**Aim of the exercise**
Find all lines in the records that include the word "Outline", and copy them out.

**Items listed in a dataset**

......

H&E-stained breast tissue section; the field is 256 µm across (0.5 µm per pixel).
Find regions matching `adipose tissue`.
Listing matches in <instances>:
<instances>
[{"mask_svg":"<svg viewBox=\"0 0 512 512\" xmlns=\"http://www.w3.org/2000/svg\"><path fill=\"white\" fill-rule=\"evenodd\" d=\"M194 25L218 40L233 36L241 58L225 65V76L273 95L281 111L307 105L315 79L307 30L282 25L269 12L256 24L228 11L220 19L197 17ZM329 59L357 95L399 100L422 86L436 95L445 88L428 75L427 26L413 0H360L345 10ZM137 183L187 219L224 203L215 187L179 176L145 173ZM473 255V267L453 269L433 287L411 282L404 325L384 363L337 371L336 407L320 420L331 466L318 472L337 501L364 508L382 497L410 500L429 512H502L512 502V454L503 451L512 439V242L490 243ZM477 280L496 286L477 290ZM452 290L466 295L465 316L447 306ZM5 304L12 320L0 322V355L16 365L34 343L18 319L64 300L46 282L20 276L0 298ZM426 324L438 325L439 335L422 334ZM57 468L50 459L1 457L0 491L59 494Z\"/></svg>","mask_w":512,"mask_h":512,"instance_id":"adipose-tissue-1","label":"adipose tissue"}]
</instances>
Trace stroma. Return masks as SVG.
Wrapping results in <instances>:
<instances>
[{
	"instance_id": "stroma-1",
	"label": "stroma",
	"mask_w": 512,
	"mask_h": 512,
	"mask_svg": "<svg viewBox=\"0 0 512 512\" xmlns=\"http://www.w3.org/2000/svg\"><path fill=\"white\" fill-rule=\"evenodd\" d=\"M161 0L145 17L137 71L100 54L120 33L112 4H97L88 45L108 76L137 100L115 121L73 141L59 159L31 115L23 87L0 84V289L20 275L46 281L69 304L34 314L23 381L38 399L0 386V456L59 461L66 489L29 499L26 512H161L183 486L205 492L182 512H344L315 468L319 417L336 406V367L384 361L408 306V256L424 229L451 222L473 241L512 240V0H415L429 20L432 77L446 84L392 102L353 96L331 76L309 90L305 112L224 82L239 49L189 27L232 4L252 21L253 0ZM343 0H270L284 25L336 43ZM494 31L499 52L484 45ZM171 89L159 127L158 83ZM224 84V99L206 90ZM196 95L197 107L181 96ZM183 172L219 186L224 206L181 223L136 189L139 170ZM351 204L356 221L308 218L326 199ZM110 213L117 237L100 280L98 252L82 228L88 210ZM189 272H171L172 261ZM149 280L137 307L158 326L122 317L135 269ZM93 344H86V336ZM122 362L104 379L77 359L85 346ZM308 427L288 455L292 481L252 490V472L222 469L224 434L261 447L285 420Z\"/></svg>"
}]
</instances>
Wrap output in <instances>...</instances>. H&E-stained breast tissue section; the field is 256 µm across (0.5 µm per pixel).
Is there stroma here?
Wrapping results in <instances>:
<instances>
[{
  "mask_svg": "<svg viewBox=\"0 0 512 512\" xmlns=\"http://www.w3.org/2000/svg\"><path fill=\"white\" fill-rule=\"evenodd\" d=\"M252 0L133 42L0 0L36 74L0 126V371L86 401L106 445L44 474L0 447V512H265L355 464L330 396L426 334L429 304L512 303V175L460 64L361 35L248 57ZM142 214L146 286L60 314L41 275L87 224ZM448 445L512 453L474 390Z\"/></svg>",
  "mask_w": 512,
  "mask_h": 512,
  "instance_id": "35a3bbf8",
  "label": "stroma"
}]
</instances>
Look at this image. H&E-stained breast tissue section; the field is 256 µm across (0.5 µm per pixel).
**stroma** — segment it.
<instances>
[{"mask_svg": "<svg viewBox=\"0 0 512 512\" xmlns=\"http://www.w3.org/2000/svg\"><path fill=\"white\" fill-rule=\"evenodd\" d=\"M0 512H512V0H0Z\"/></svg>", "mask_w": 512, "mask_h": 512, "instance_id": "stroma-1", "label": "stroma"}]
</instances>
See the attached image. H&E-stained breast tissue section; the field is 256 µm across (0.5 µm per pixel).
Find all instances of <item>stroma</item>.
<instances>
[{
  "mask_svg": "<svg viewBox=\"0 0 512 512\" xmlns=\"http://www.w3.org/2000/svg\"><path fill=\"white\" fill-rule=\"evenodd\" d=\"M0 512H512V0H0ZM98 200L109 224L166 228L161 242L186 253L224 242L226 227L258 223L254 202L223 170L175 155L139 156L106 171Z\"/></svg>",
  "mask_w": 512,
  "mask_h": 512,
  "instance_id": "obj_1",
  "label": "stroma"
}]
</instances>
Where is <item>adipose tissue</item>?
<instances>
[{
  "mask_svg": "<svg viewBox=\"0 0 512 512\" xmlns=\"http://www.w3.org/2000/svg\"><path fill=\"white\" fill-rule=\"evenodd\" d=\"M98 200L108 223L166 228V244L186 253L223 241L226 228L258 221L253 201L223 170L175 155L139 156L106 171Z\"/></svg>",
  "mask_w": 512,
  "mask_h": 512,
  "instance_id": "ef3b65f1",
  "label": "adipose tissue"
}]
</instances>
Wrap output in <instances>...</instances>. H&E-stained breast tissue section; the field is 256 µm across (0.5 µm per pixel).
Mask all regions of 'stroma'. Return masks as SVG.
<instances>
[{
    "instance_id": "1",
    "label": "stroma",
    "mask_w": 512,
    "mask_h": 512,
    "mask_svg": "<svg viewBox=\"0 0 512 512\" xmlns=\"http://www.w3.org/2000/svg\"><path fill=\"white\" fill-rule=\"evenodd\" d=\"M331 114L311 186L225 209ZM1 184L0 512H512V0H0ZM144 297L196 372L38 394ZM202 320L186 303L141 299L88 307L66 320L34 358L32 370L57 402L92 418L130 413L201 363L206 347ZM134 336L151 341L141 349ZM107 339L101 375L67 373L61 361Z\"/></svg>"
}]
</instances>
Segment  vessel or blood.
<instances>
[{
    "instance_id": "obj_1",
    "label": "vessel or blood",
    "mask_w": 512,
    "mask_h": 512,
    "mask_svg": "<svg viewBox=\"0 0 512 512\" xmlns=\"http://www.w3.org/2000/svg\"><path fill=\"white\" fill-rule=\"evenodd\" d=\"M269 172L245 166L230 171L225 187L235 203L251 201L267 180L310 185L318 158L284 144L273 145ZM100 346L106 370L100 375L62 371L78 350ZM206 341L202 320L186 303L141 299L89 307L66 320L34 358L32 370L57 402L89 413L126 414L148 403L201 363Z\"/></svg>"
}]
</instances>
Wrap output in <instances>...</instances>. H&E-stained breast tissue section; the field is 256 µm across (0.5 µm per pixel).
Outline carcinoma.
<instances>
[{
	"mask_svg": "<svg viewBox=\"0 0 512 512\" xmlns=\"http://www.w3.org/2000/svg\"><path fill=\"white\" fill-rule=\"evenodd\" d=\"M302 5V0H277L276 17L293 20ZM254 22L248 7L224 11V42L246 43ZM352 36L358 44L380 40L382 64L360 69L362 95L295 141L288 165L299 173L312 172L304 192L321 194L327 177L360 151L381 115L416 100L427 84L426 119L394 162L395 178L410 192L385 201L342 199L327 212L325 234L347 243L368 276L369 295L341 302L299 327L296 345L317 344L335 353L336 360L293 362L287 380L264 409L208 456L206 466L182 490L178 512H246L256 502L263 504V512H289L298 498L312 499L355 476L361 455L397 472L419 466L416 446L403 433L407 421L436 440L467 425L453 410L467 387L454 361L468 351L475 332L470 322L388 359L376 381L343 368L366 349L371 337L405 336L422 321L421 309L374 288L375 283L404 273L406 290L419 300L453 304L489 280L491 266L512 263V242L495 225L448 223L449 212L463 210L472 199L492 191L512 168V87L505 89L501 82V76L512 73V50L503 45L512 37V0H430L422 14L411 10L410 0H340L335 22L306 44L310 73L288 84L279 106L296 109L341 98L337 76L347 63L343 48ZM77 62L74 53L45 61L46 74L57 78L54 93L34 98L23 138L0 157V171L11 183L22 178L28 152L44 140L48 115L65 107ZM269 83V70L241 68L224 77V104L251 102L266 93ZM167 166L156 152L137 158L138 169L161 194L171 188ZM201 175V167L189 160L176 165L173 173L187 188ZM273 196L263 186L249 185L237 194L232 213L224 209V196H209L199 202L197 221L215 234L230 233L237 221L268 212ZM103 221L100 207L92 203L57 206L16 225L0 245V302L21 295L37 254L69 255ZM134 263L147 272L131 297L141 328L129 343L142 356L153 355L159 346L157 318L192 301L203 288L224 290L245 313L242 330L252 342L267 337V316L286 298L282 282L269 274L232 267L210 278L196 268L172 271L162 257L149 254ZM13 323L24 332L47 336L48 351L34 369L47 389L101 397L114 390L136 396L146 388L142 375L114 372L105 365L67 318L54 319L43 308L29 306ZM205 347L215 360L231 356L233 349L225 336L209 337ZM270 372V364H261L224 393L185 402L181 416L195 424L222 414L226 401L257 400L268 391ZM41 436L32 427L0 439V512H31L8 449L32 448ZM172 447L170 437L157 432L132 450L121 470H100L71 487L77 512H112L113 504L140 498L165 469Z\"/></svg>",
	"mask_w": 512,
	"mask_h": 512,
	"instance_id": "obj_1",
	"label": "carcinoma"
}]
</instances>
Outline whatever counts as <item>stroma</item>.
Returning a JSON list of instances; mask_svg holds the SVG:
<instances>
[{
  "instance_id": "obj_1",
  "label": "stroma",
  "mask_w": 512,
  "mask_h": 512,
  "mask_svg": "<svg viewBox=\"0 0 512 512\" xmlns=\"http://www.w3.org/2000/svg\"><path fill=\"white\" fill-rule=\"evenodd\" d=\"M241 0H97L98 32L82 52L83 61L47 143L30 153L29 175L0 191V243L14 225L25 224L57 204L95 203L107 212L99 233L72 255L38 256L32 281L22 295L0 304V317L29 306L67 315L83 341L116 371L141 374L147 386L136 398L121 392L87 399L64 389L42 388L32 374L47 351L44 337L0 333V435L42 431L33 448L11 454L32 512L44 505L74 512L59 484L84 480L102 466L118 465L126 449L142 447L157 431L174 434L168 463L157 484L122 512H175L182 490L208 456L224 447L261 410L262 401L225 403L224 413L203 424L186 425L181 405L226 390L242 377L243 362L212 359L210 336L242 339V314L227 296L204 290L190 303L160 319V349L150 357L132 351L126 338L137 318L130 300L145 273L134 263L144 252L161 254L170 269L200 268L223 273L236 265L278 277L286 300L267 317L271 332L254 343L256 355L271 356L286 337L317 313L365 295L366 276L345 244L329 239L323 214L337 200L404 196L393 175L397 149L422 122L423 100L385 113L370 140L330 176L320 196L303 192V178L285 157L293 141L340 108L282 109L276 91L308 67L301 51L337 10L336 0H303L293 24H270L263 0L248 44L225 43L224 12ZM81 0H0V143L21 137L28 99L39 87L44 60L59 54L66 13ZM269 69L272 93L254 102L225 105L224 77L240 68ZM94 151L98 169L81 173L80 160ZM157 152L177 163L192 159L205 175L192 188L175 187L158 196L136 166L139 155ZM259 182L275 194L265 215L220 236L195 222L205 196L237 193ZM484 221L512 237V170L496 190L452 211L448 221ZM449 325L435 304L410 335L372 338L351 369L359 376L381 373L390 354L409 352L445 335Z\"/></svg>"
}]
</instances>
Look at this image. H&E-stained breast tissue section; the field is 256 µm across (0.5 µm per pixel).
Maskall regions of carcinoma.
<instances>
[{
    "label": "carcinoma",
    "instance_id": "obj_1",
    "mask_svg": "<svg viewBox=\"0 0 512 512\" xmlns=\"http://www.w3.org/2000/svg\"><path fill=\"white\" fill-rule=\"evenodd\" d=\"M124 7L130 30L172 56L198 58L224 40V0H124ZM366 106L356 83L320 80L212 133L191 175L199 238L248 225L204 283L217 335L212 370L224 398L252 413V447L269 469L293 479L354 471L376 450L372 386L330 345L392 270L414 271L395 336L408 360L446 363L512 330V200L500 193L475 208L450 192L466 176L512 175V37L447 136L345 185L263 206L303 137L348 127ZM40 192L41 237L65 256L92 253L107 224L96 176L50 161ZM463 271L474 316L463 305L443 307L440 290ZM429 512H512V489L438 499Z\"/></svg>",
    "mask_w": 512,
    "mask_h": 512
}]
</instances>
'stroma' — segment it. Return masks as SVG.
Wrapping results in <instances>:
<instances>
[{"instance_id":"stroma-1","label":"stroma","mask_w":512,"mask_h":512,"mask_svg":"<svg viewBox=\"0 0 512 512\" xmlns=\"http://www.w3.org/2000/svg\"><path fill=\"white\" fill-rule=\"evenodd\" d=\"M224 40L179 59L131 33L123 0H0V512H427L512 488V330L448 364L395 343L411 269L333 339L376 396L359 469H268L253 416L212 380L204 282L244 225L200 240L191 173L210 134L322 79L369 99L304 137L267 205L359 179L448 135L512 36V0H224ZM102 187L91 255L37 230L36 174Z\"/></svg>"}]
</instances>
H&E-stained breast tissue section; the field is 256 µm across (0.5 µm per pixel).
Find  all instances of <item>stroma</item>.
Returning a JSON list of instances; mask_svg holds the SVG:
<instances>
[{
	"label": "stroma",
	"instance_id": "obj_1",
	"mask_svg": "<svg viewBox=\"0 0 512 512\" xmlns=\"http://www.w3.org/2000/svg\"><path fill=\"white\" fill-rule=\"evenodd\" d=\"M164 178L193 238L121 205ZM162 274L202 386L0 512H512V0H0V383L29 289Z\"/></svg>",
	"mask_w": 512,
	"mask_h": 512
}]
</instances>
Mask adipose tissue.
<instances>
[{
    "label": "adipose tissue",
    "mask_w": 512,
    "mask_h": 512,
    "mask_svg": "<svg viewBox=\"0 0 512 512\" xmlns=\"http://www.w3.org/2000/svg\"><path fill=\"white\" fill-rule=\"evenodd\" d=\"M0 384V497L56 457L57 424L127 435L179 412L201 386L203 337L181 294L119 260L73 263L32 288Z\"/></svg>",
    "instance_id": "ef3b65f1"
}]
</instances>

......

**Task output**
Outline carcinoma.
Outline whatever counts as <item>stroma</item>.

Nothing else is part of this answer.